* _Directions_
Set down the records once more, please, exactly and with the pictures left out.

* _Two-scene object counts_
★ ★ ★ ★ ★

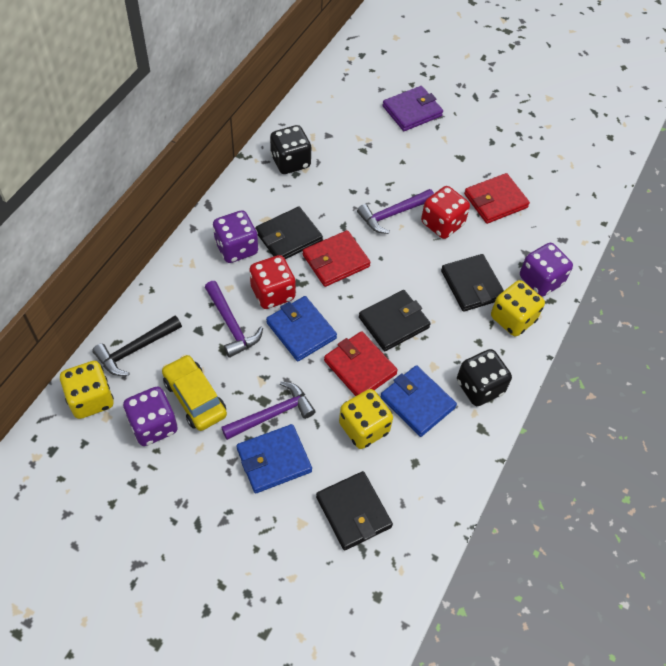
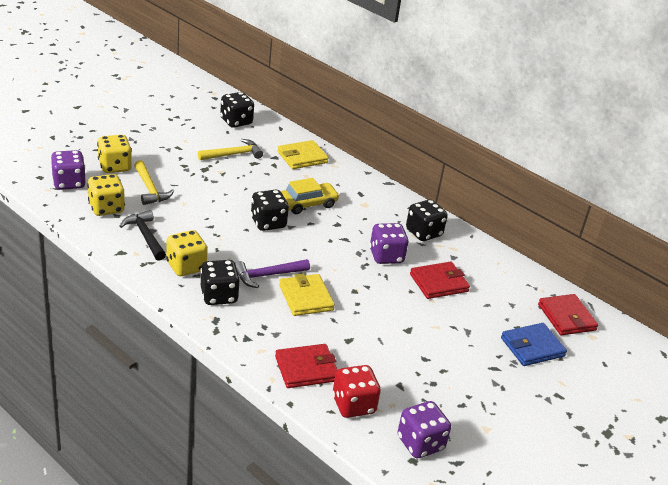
black dice: [270,125,312,174] [457,349,512,406] = 2 -> [201,260,240,305] [220,92,254,128] [251,190,289,231] [406,199,448,241] = 4
black wallet: [255,207,323,259] [316,471,393,550] [359,290,431,351] [441,254,504,312] = 4 -> none = 0
blue wallet: [237,424,312,493] [266,296,337,361] [380,365,457,437] = 3 -> [501,323,567,366] = 1
purple hammer: [205,281,263,358] [221,381,315,440] [357,189,434,234] = 3 -> [235,259,310,288] = 1
purple wallet: [383,86,443,131] = 1 -> none = 0
red dice: [249,255,296,309] [421,186,470,239] = 2 -> [332,365,381,418] = 1
yellow hammer: none = 0 -> [134,160,174,205] [198,139,263,160] = 2
yellow wallet: none = 0 -> [277,140,329,169] [279,273,335,316] = 2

★ ★ ★ ★ ★

* _Output_
black dice: [270,125,312,174] [457,349,512,406] = 2 -> [201,260,240,305] [220,92,254,128] [251,190,289,231] [406,199,448,241] = 4
black wallet: [255,207,323,259] [316,471,393,550] [359,290,431,351] [441,254,504,312] = 4 -> none = 0
blue wallet: [237,424,312,493] [266,296,337,361] [380,365,457,437] = 3 -> [501,323,567,366] = 1
purple hammer: [205,281,263,358] [221,381,315,440] [357,189,434,234] = 3 -> [235,259,310,288] = 1
purple wallet: [383,86,443,131] = 1 -> none = 0
red dice: [249,255,296,309] [421,186,470,239] = 2 -> [332,365,381,418] = 1
yellow hammer: none = 0 -> [134,160,174,205] [198,139,263,160] = 2
yellow wallet: none = 0 -> [277,140,329,169] [279,273,335,316] = 2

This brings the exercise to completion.